YOUR INSTRUCTIONS
Copy out nothing but the lines from the one holding "R5: 390 (N7, N8) -> 470 (N7, N8)" through the end of the entries below, exactly as written and without the pictures.

**********

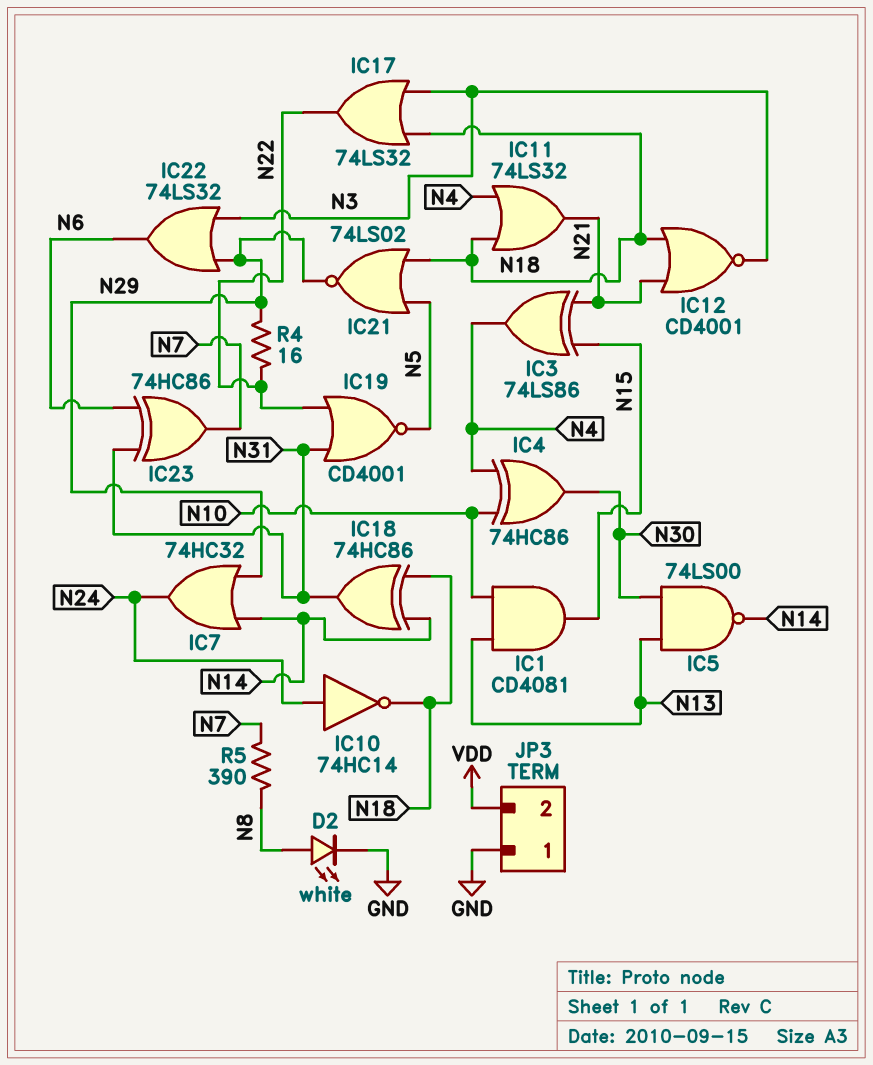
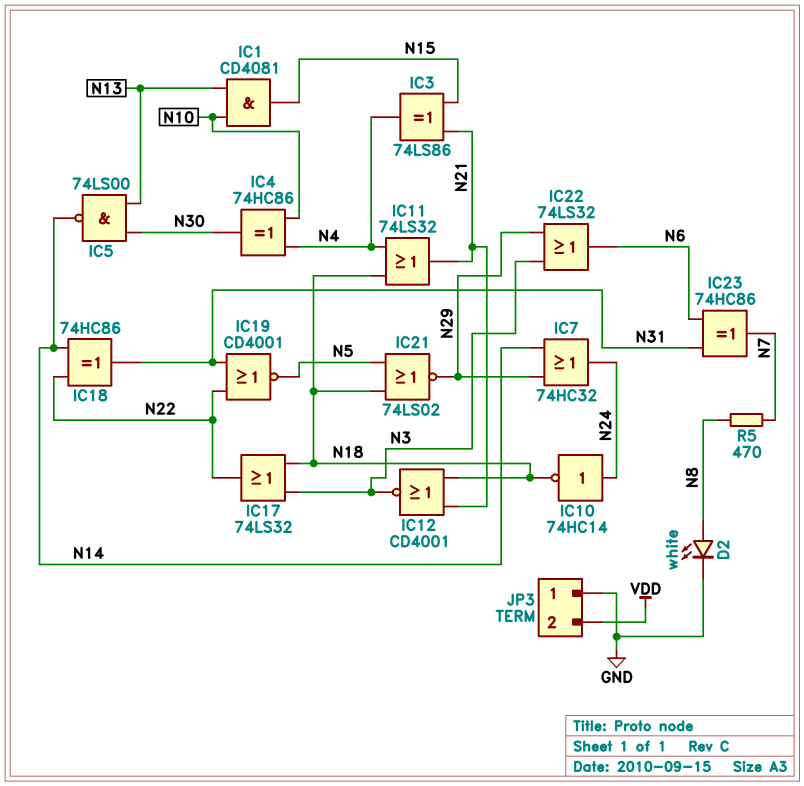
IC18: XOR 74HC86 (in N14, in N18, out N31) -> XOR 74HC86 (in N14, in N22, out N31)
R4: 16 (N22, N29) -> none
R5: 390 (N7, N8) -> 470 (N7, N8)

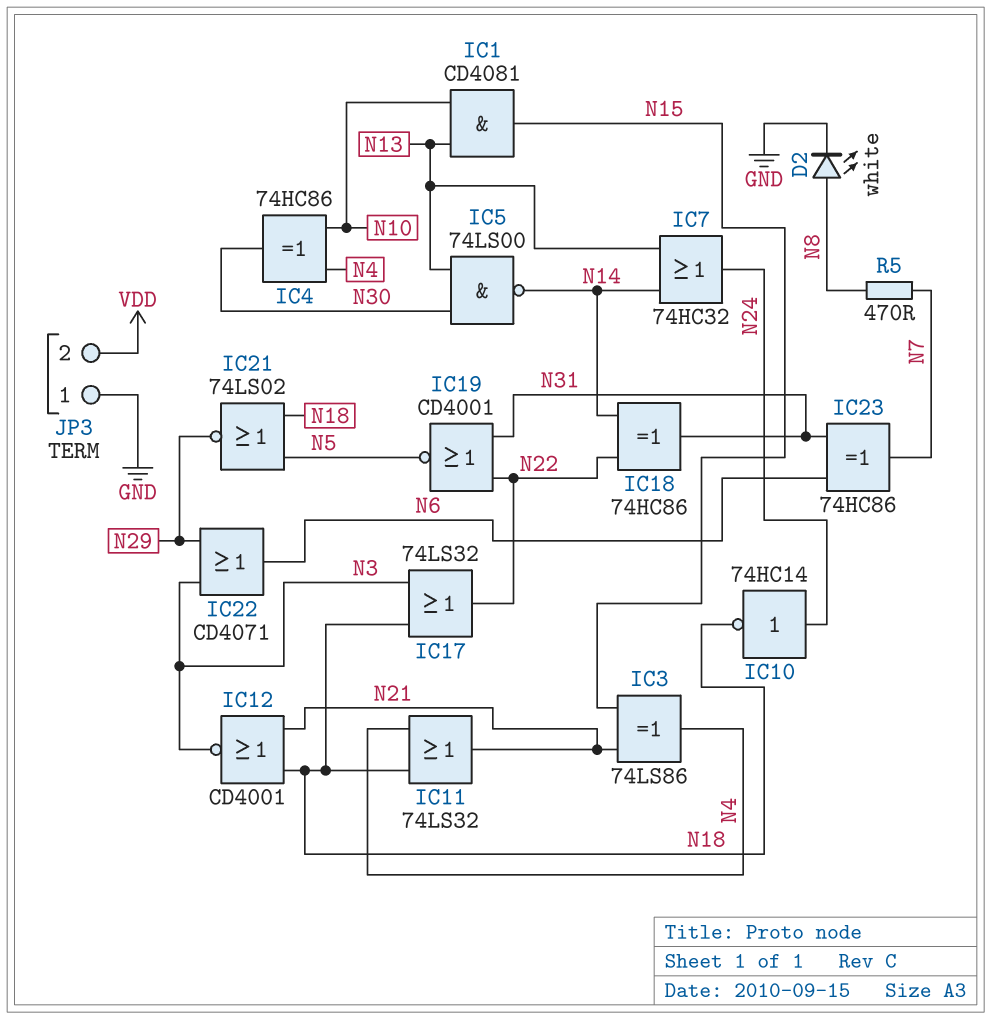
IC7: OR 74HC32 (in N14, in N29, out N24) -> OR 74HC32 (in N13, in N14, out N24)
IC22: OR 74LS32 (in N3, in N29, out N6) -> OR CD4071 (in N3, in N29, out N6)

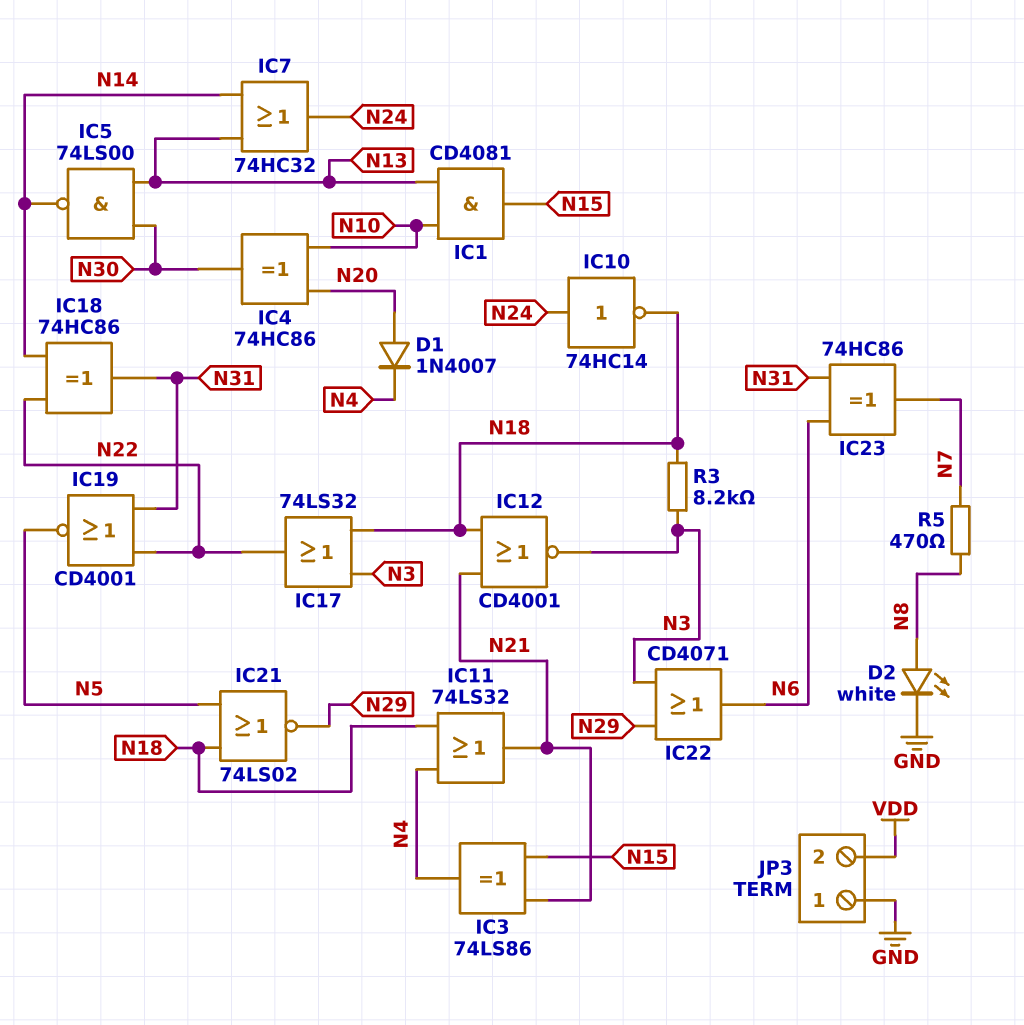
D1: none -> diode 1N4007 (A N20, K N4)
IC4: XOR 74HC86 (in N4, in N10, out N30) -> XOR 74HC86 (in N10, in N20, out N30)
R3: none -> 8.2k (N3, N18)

**********

OUTPUT
R5: 390 (N7, N8) -> 470 (N7, N8)

IC7: OR 74HC32 (in N14, in N29, out N24) -> OR 74HC32 (in N13, in N14, out N24)
IC22: OR 74LS32 (in N3, in N29, out N6) -> OR CD4071 (in N3, in N29, out N6)

D1: none -> diode 1N4007 (A N20, K N4)
IC4: XOR 74HC86 (in N4, in N10, out N30) -> XOR 74HC86 (in N10, in N20, out N30)
R3: none -> 8.2k (N3, N18)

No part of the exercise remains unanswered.